About this exercise → Search the records for the string "VRAW", and show each line where it appears.
[Input records — start]
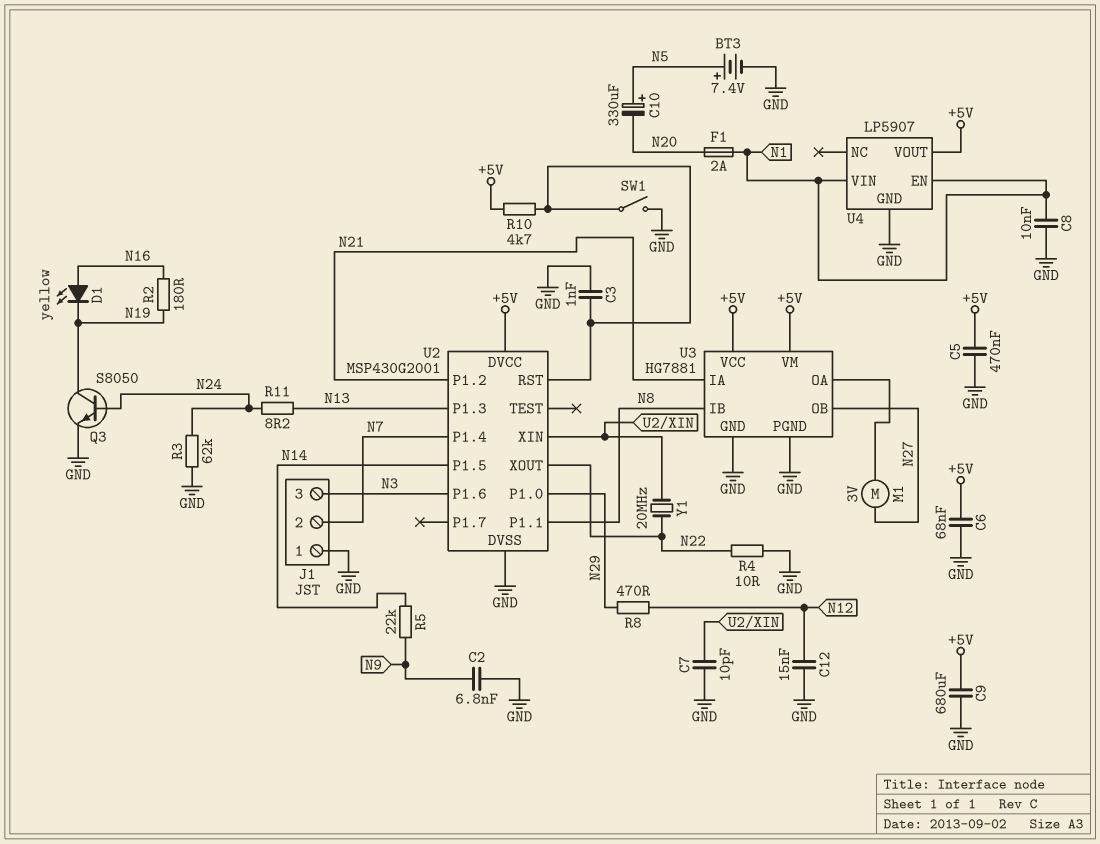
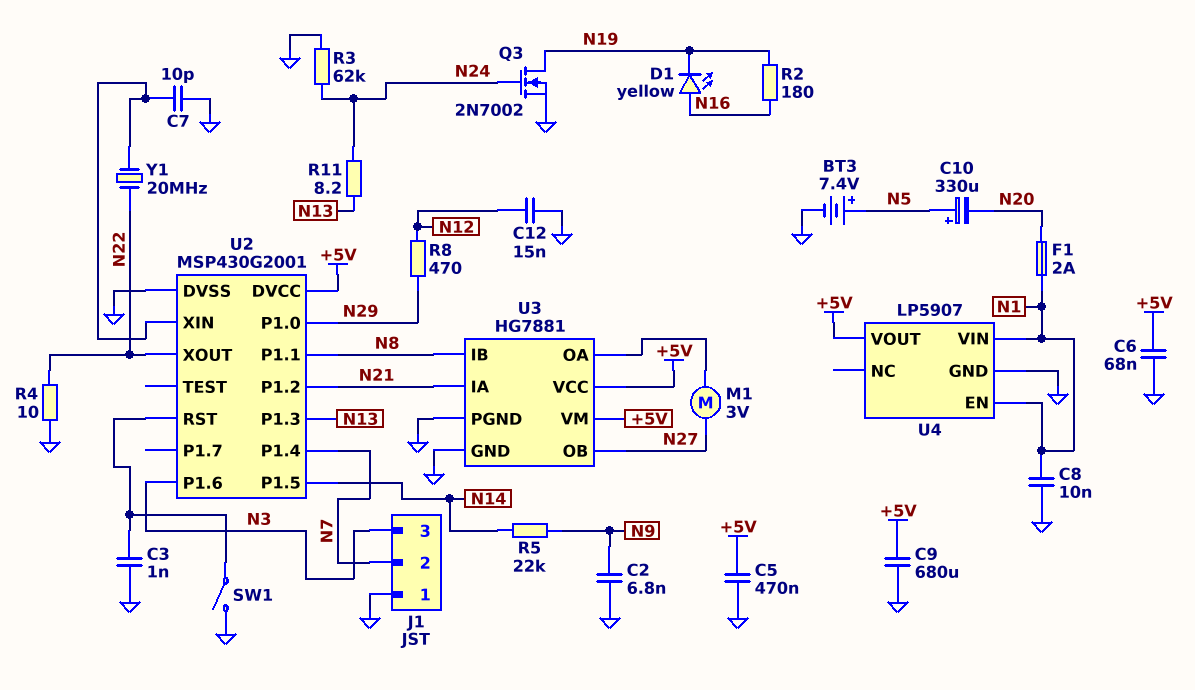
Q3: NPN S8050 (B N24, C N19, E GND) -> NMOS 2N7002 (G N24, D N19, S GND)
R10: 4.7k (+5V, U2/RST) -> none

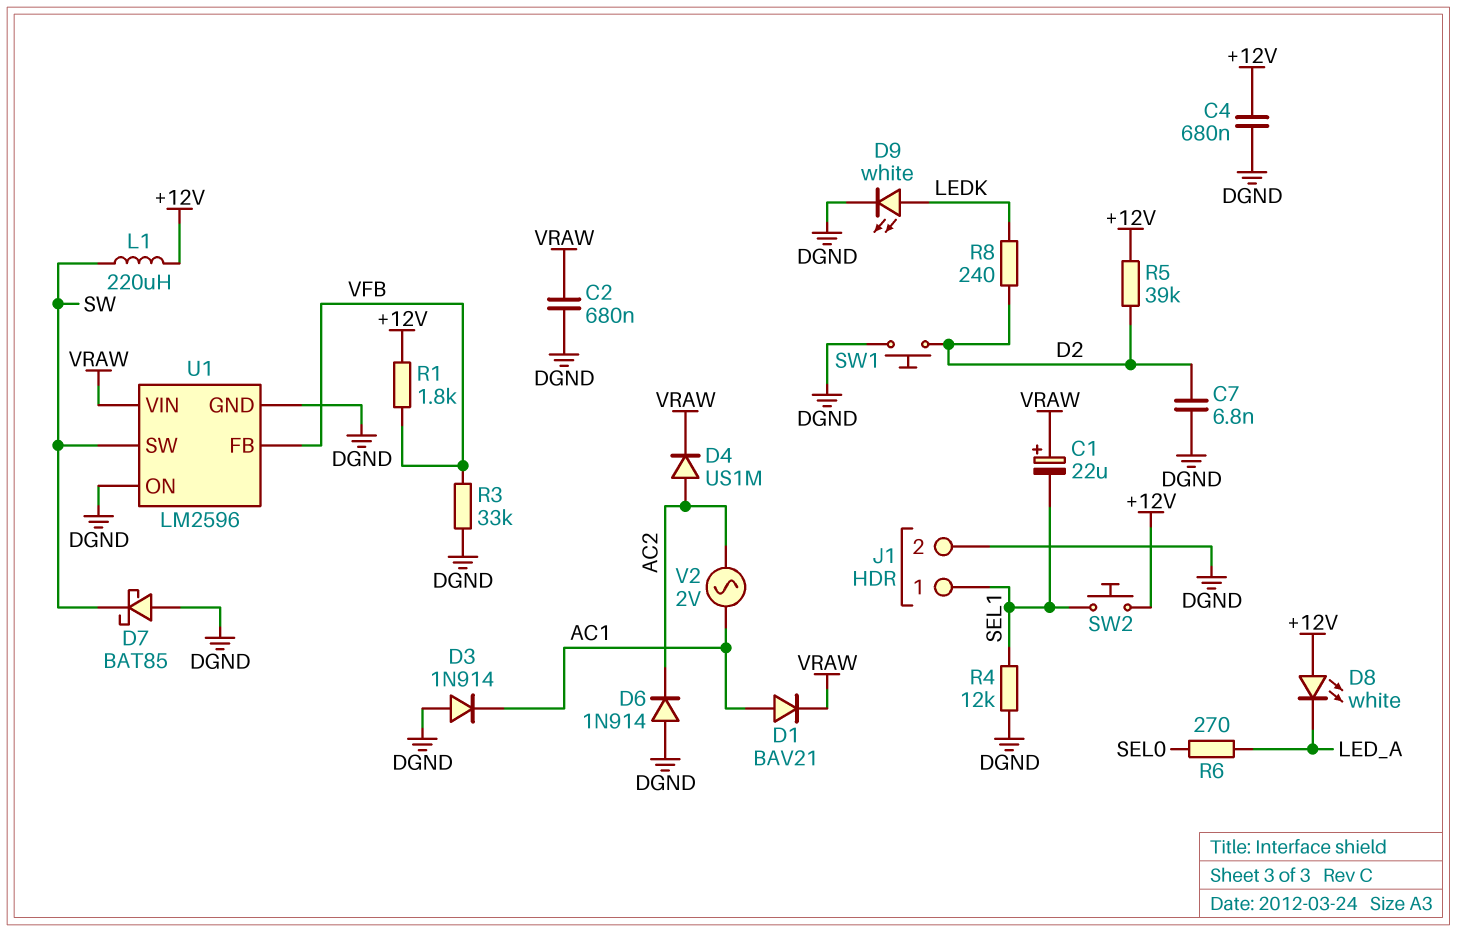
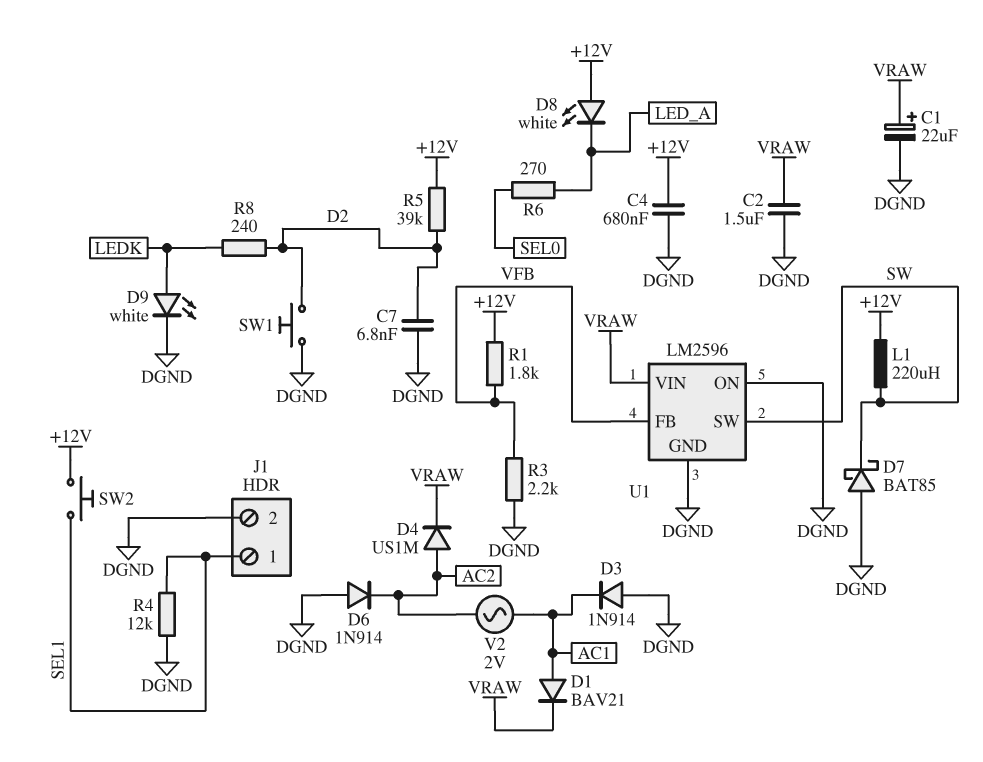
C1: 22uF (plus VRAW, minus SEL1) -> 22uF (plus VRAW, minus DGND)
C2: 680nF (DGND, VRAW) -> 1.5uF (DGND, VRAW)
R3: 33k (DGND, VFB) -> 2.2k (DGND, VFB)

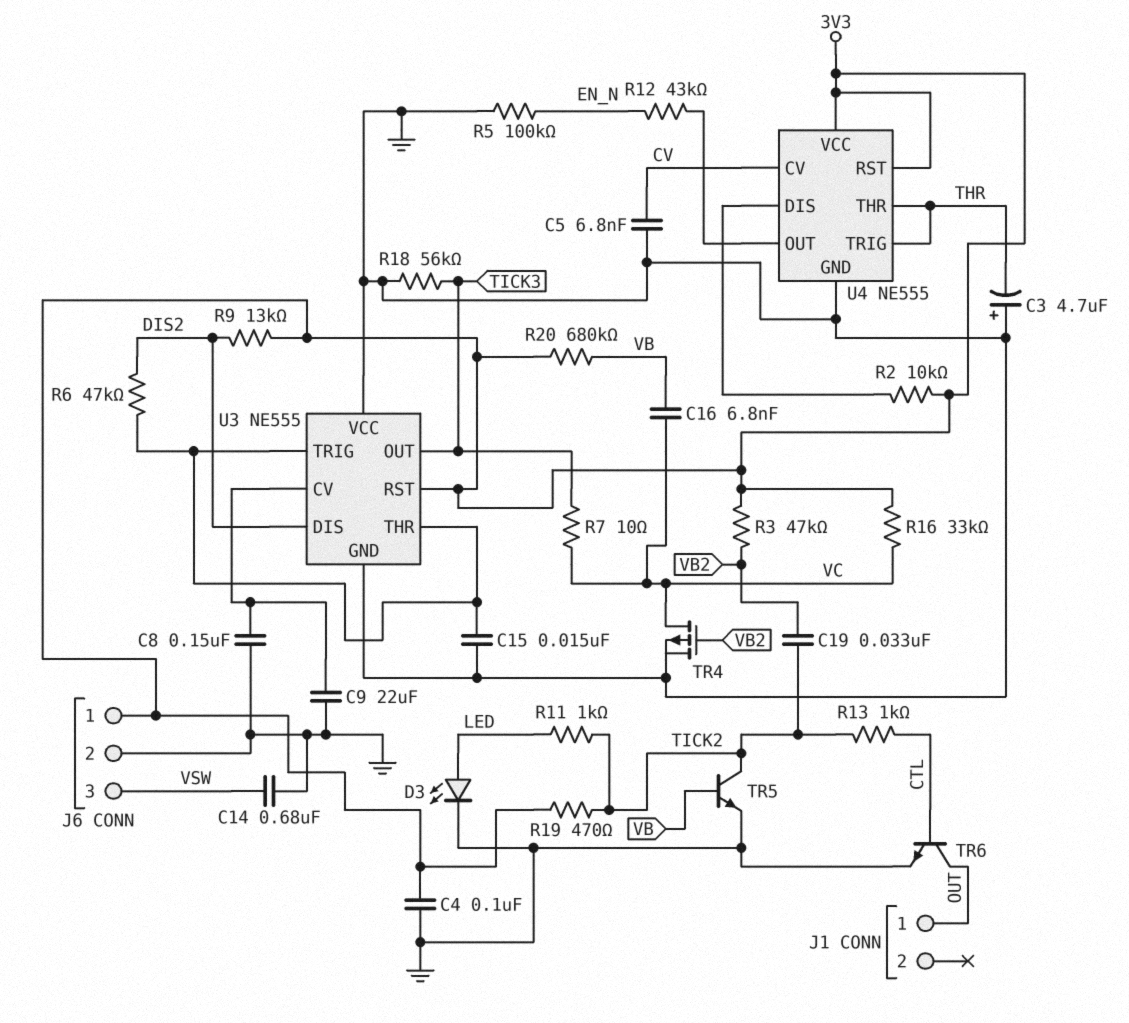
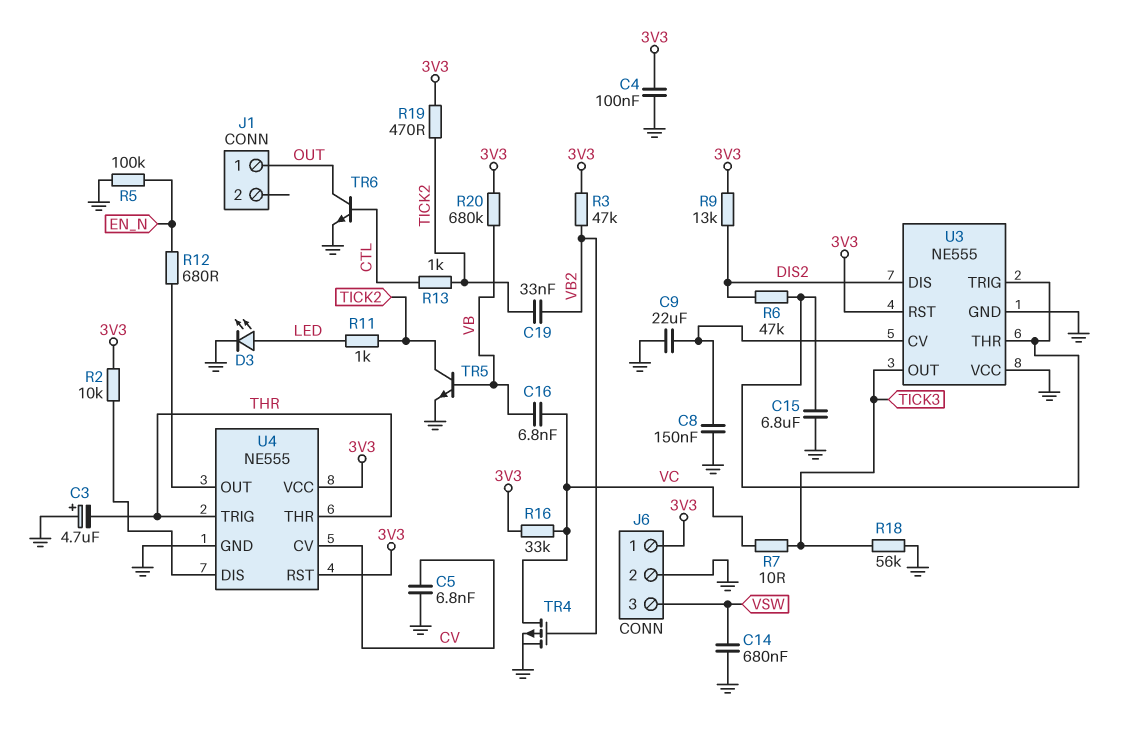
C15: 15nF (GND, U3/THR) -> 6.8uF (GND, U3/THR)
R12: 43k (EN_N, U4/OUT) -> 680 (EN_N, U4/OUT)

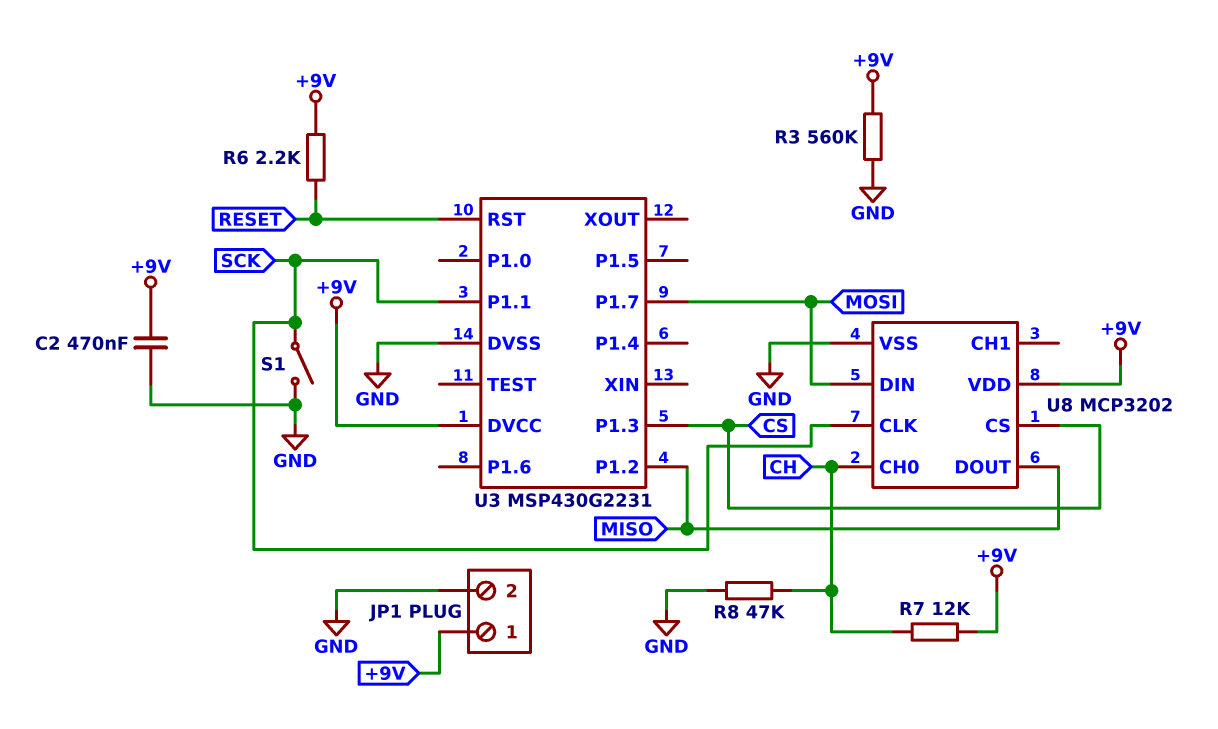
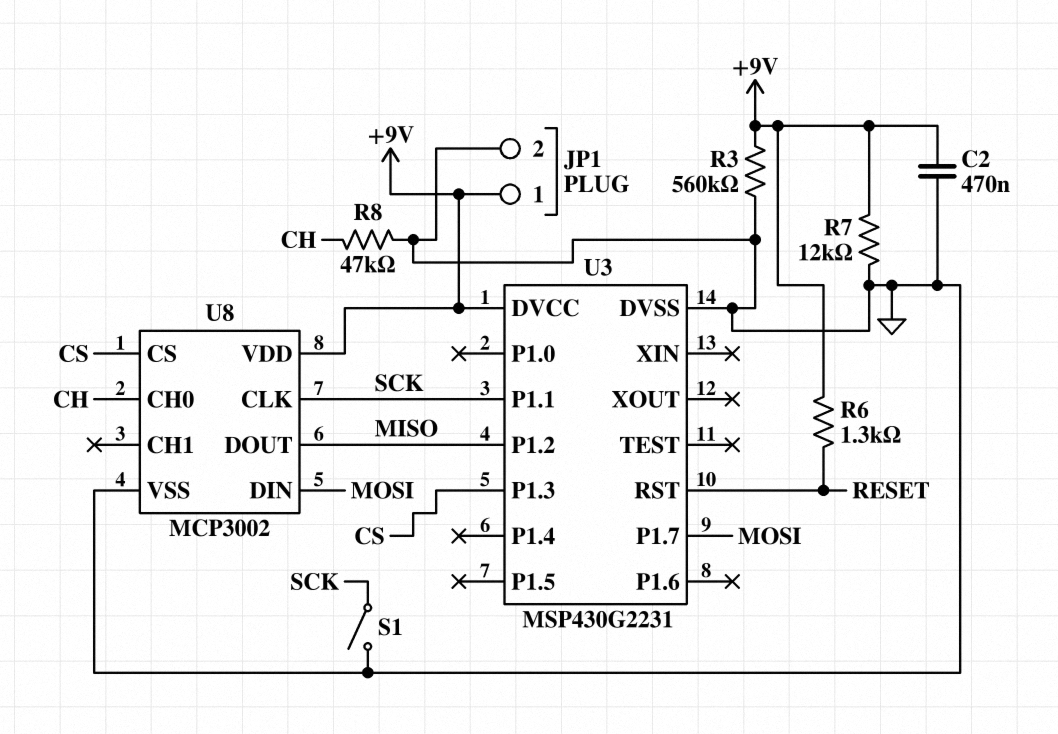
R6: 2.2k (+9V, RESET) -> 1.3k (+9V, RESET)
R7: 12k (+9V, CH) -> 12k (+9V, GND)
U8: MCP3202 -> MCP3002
[Input records — finish]
Reply →
C1: 22uF (plus VRAW, minus SEL1) -> 22uF (plus VRAW, minus DGND)
C2: 680nF (DGND, VRAW) -> 1.5uF (DGND, VRAW)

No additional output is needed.